### Data to use
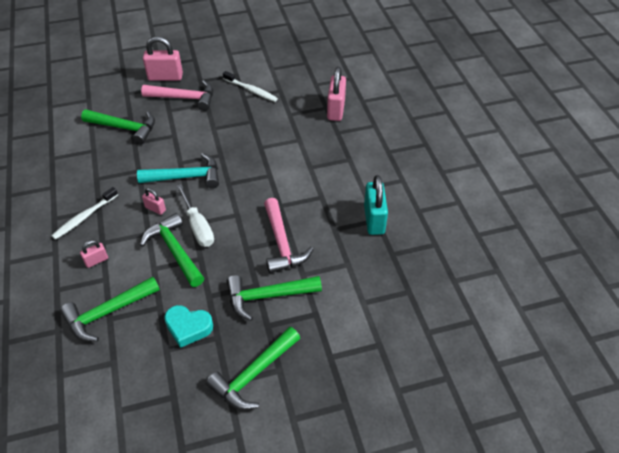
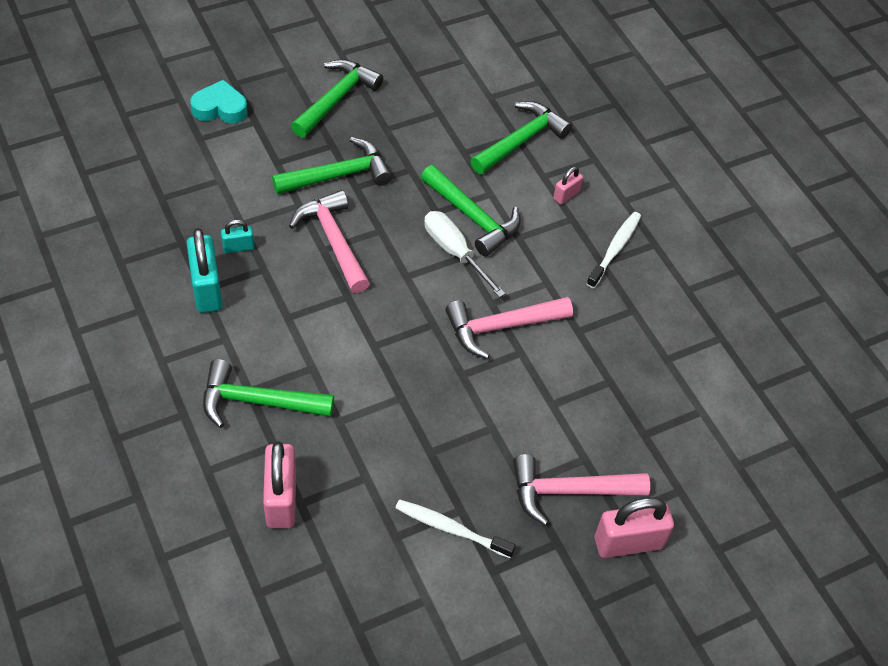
camera: 165 degrees right, 5 degrees up
(125, 128) = (640, 408): green hammer -> green hammer (257, 401)
(155, 209) = (524, 271): pink padlock -> none
(186, 177) = (500, 327): turquoise hammer -> pink hammer
(188, 327) = (422, 134): turquoise heart -> turquoise heart (220, 108)
(351, 246) = (238, 247): none -> turquoise padlock

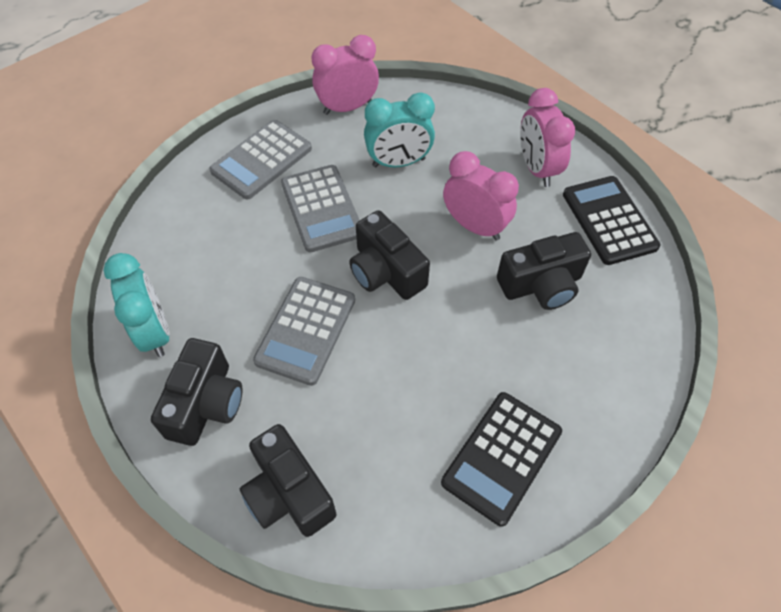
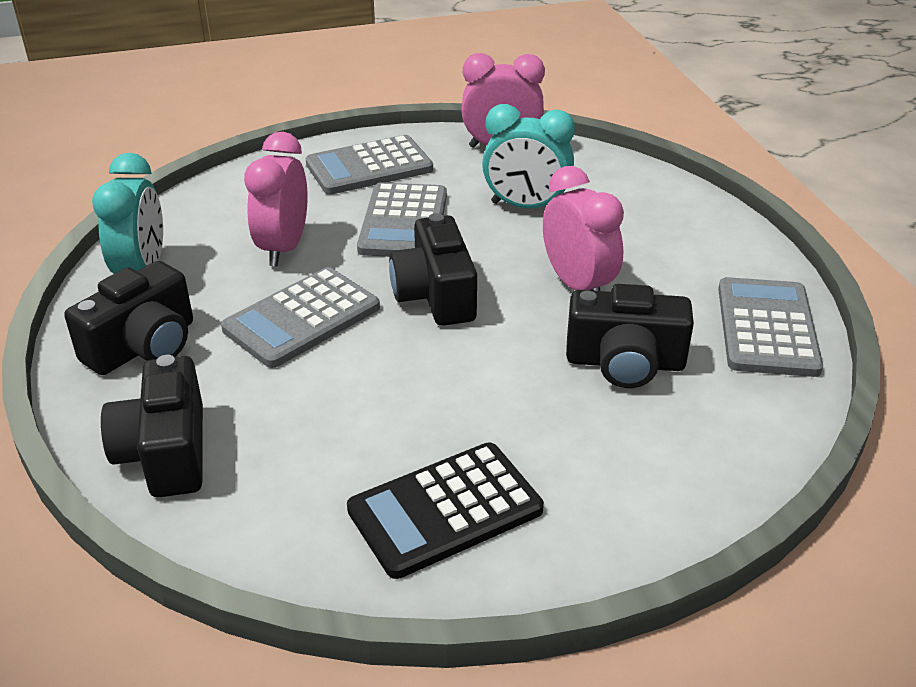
camera: 25 degrees right, 20 degrees down
(536, 169) = (700, 255): pink clock -> pink clock (283, 248)
(609, 220) = (767, 328): black calculator -> grey calculator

### What is required
Give back the whole listing as it stands, minus its pictures.

### Exercise response
camera: 165 degrees right, 5 degrees up
(125, 128) = (640, 408): green hammer -> green hammer (257, 401)
(155, 209) = (524, 271): pink padlock -> none
(186, 177) = (500, 327): turquoise hammer -> pink hammer
(188, 327) = (422, 134): turquoise heart -> turquoise heart (220, 108)
(351, 246) = (238, 247): none -> turquoise padlock

camera: 25 degrees right, 20 degrees down
(536, 169) = (700, 255): pink clock -> pink clock (283, 248)
(609, 220) = (767, 328): black calculator -> grey calculator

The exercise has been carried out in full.